### What to produce
Your output should be the lines below from the one with "camera: 15 degrees left, 0 degrees up" through the one with "camera: 85 degrees right, 5 degrees down", copied exactly, pictures excluded.

Spatial reasoning data:
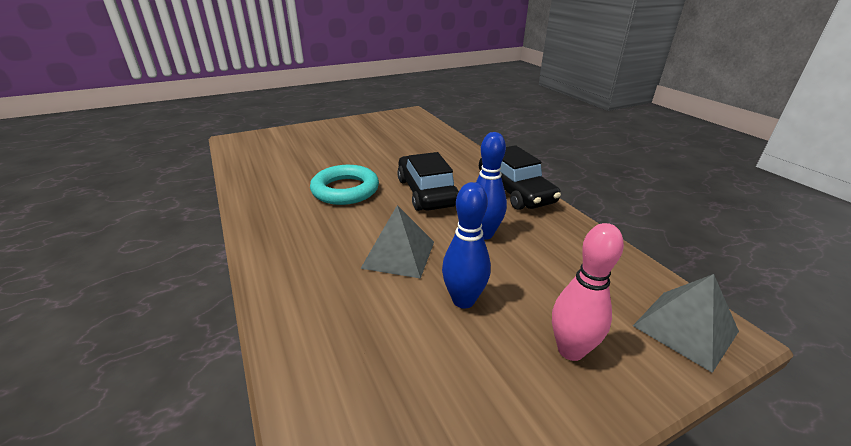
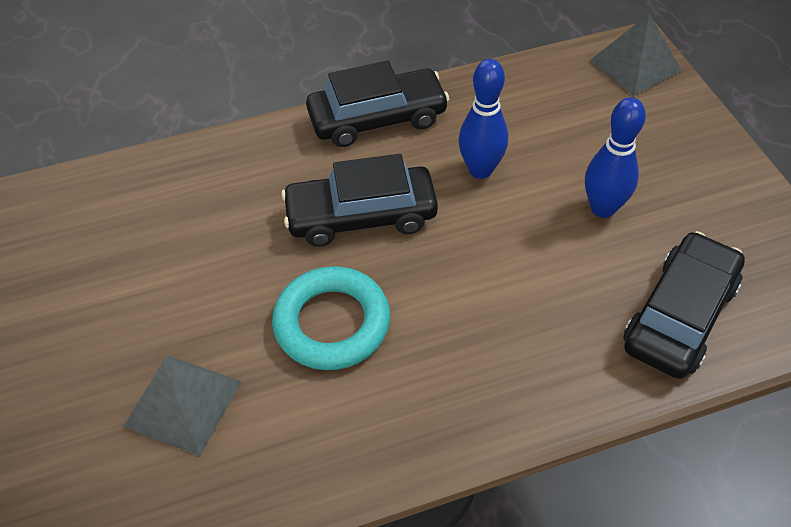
camera: 80 degrees left, 20 degrees up
grey pyramid [360,205,434,279] -> grey pyramid moved to [123,355,242,456]
pink bowling pin [552,223,624,361] -> none
none -> black car [623,231,745,379]

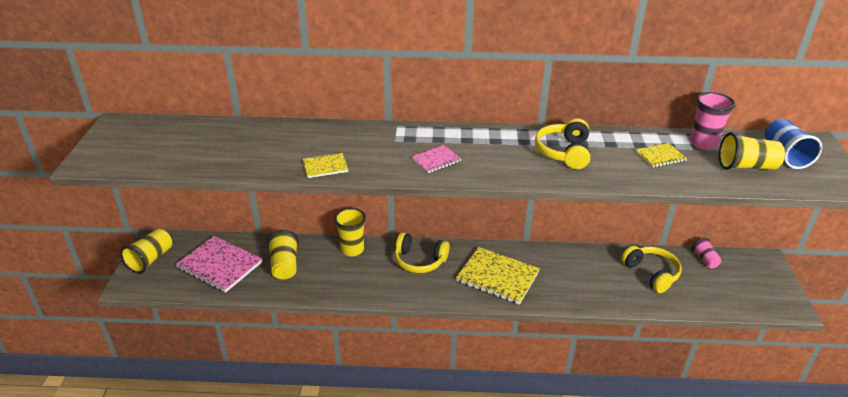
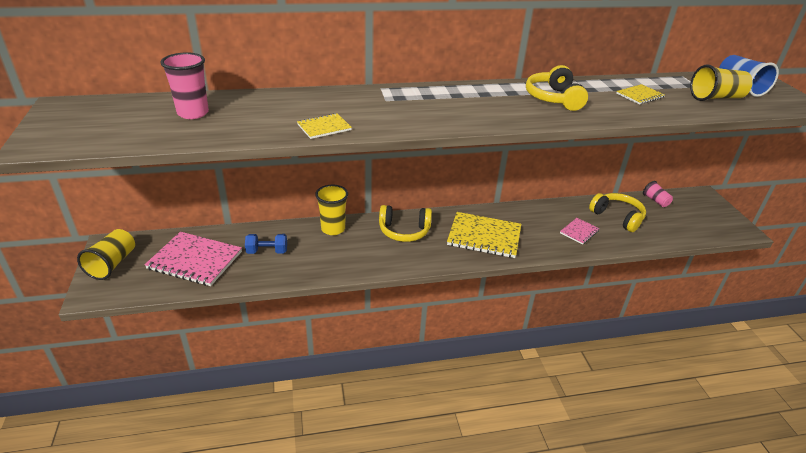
camera: 15 degrees left, 0 degrees up
yellow cup [267,230,299,279] -> blue dumbbell [245,234,287,254]
pink notebook [411,145,461,173] -> pink notebook moved to [560,218,600,245]
pink cup [690,92,736,150] -> pink cup moved to [160,52,209,119]

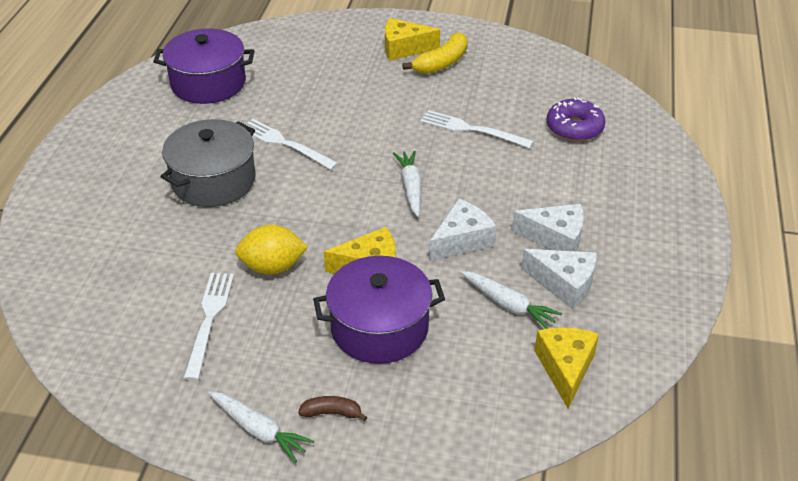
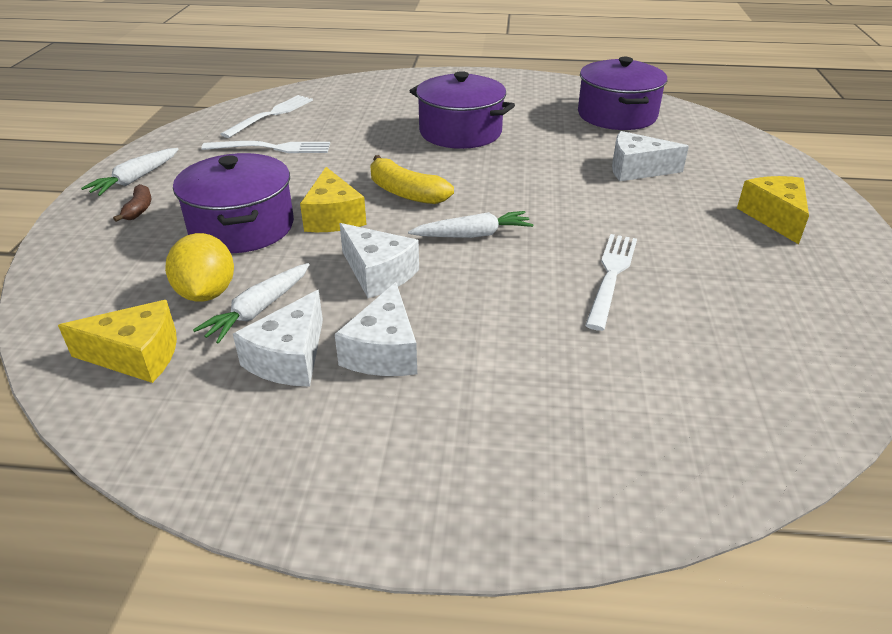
camera: 85 degrees right, 5 degrees down
grey pot [160,119,256,207] -> purple pot [410,71,515,149]
yellow lemon [235,225,308,275] -> yellow lemon moved to [165,233,234,302]
white fork [245,119,339,170] -> white fork moved to [221,95,313,138]
yellow banana [402,33,468,74] -> yellow banana moved to [371,155,454,204]
purple donut [547,97,606,141] -> none
none -> white cheese [612,131,689,181]

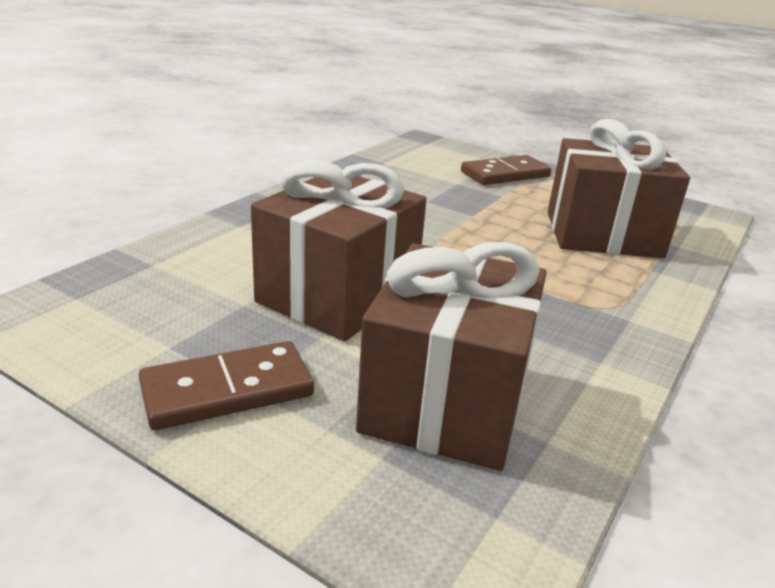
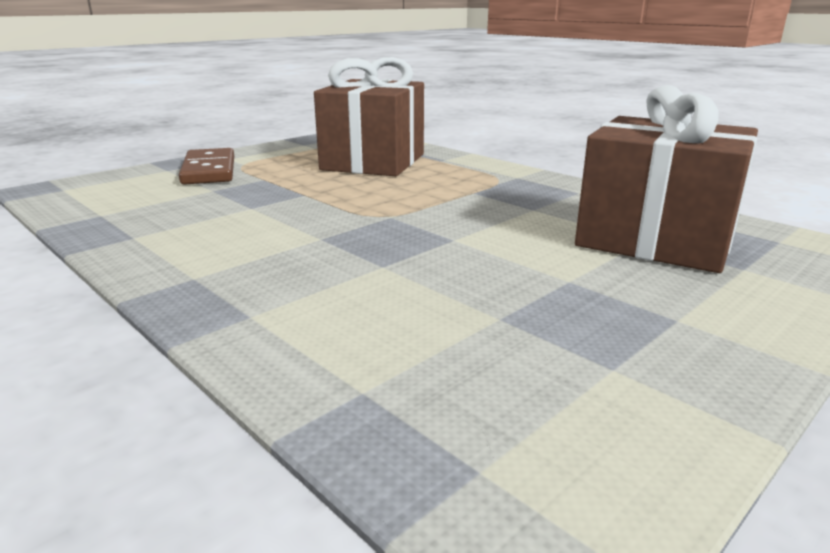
camera: 75 degrees left, 5 degrees down
brown domino [139,341,314,430] -> none
brown gift [251,160,427,341] -> none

### Answer for this exercise
camera: 15 degrees left, 0 degrees up
yellow cup [267,230,299,279] -> blue dumbbell [245,234,287,254]
pink notebook [411,145,461,173] -> pink notebook moved to [560,218,600,245]
pink cup [690,92,736,150] -> pink cup moved to [160,52,209,119]

camera: 85 degrees right, 5 degrees down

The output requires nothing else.